## About this task
In the entries below, how many lines hold the word "AGND"? Answer with the number only.
····················
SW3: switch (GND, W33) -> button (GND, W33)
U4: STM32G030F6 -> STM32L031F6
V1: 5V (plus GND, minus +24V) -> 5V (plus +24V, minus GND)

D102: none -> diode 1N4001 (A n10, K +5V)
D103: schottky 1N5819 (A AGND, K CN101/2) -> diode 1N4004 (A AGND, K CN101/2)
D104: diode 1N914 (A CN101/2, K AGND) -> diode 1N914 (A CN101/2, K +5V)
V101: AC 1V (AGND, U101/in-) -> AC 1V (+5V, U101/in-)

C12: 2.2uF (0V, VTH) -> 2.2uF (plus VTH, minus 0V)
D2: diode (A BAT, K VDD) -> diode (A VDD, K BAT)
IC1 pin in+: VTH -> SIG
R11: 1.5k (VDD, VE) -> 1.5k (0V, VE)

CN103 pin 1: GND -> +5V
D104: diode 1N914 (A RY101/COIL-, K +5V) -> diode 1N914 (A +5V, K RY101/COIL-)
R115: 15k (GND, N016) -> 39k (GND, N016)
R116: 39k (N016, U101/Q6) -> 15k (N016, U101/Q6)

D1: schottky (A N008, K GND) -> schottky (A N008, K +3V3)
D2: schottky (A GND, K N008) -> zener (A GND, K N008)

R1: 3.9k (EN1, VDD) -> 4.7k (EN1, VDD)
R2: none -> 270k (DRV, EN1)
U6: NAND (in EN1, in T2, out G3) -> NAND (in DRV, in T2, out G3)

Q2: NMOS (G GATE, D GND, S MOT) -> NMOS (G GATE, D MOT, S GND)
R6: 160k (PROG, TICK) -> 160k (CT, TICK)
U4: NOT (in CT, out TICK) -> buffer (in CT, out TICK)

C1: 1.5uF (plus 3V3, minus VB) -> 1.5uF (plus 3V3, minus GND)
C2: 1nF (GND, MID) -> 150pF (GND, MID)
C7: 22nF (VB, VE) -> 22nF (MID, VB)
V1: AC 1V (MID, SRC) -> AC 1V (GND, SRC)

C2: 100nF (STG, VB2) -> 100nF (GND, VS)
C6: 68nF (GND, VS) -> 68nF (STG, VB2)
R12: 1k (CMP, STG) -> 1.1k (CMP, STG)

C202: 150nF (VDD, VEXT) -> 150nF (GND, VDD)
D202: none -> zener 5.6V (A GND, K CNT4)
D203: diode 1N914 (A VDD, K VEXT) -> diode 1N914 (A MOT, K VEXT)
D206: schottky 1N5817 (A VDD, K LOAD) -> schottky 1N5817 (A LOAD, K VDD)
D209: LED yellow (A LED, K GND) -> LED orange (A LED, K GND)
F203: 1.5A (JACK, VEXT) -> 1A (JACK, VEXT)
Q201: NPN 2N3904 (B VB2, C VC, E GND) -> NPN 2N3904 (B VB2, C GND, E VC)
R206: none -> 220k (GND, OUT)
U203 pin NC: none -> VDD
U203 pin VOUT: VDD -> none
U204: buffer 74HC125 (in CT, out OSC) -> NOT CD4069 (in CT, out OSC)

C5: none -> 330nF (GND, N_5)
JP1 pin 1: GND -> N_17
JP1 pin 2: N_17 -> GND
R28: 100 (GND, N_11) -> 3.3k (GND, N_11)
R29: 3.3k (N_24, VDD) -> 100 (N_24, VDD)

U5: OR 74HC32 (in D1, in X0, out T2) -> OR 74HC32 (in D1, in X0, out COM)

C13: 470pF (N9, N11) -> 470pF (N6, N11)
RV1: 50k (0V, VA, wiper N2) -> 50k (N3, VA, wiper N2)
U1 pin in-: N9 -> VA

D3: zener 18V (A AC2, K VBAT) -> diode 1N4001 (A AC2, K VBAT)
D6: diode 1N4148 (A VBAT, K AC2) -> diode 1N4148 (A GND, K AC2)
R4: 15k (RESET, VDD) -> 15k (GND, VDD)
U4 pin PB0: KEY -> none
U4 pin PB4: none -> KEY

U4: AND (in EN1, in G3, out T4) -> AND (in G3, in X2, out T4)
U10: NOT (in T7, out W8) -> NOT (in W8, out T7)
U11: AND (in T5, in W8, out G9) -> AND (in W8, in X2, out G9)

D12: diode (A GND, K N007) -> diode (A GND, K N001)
····················
## Reply to the task
3